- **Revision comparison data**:
==*==

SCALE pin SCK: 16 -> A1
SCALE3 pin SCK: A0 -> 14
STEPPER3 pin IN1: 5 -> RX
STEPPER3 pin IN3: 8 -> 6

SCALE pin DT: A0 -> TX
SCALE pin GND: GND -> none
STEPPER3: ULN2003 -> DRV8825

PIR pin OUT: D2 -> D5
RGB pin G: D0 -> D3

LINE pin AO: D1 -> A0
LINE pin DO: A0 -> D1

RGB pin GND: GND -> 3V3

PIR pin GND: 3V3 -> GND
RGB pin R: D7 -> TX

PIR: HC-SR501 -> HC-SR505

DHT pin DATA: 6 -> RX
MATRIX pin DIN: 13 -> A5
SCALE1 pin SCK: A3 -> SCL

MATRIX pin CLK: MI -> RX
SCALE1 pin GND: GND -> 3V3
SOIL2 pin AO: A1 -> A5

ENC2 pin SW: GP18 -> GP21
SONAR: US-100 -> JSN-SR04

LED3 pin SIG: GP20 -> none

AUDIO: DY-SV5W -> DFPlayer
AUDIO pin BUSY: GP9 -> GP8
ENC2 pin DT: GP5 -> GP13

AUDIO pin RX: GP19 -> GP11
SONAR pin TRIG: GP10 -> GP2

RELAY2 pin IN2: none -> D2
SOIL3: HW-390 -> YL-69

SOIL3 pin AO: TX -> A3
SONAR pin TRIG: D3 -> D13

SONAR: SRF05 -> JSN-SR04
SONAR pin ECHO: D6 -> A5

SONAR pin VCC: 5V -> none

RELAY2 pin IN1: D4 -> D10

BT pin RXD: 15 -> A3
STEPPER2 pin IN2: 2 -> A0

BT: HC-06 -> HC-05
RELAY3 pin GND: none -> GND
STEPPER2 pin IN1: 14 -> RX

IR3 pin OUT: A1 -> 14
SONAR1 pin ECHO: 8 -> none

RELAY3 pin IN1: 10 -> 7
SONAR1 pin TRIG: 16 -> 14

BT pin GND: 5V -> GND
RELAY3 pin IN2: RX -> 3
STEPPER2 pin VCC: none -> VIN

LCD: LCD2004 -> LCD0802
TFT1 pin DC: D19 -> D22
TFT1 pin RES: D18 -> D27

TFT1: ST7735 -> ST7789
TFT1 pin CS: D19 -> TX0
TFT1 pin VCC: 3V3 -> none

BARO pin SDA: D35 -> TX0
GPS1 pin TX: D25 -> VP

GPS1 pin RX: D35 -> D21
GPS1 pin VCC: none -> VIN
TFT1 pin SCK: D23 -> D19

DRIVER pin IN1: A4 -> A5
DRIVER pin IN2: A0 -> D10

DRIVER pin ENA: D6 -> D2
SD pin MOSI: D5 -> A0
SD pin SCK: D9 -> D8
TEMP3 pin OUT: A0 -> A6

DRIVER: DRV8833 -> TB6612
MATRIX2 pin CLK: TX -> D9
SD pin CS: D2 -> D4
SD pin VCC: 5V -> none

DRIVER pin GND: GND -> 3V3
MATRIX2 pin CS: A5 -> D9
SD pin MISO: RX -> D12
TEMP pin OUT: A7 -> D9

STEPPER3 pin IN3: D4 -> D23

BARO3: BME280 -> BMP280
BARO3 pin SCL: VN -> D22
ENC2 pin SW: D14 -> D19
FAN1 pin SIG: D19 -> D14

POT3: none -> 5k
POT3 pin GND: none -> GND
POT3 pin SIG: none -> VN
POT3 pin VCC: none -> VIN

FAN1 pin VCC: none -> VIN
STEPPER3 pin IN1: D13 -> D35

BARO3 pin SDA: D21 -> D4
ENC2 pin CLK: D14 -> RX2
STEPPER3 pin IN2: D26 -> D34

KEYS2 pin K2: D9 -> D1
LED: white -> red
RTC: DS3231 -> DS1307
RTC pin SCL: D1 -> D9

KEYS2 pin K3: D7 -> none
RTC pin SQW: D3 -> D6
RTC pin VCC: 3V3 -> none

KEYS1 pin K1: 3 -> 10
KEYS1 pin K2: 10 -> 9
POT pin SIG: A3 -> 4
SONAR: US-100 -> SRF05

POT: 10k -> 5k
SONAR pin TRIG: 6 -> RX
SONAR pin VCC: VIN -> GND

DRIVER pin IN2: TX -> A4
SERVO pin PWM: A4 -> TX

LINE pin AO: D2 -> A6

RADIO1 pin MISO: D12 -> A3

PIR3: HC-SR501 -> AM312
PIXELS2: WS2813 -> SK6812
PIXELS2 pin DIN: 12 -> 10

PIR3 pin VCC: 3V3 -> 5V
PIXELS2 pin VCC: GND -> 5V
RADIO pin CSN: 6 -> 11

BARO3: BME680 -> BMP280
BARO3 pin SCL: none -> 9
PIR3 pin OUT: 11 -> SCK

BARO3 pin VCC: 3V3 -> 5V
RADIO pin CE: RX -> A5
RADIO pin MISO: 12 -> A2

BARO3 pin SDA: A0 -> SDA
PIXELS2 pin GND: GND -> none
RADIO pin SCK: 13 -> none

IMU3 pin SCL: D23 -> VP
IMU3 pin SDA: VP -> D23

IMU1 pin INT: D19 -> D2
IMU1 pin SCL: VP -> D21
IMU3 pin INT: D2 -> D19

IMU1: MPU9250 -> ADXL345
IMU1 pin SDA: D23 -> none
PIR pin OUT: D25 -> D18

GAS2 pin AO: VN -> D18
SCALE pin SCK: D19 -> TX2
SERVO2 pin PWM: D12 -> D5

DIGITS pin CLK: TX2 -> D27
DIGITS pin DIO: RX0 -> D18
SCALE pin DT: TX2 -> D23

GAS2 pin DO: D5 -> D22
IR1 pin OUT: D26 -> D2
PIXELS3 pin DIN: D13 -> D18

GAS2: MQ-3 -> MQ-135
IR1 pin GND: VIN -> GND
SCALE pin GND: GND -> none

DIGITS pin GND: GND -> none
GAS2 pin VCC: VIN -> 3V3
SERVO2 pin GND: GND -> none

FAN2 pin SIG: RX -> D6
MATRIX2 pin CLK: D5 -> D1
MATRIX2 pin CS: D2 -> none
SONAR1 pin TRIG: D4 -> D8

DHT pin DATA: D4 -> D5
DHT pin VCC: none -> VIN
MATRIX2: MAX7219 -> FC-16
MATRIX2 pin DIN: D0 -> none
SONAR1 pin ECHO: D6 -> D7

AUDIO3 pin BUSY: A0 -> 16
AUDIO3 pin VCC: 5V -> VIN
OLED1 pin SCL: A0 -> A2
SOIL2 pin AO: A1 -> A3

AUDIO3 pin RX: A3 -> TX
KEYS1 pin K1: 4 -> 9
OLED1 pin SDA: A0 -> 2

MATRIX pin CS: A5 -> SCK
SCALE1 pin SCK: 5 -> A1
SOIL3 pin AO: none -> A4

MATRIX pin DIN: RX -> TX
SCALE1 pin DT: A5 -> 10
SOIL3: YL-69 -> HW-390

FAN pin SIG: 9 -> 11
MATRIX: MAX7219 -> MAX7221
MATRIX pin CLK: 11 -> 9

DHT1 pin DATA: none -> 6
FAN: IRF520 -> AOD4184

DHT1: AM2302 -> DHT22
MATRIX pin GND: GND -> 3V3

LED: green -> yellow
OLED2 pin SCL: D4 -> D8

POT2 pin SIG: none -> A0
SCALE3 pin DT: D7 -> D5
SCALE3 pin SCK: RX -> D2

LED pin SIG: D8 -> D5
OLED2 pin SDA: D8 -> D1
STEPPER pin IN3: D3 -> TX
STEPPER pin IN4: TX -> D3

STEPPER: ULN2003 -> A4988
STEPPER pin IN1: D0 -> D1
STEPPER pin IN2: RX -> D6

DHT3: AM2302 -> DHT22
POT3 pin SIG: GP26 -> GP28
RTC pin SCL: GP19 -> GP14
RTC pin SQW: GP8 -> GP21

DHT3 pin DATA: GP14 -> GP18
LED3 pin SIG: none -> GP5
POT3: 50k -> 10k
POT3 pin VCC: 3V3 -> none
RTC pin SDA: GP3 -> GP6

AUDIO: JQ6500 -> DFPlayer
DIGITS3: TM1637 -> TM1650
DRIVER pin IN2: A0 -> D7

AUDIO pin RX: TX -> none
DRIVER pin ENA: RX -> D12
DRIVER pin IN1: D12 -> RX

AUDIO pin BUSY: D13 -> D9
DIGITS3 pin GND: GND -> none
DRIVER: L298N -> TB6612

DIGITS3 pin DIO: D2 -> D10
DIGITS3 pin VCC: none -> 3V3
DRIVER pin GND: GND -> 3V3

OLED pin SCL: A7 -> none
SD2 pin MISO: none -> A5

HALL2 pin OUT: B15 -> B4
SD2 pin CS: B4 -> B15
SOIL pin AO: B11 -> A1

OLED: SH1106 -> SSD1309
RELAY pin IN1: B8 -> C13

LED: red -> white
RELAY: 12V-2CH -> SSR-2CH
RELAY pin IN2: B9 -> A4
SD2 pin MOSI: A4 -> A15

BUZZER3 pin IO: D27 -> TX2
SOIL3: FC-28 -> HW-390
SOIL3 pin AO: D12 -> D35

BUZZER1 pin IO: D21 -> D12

==*==

- **Exercise directions**: Gather all lines with the string "ECHO" from the data.

- **Solved exercise**:
SONAR pin ECHO: D6 -> A5
SONAR1 pin ECHO: 8 -> none
SONAR1 pin ECHO: D6 -> D7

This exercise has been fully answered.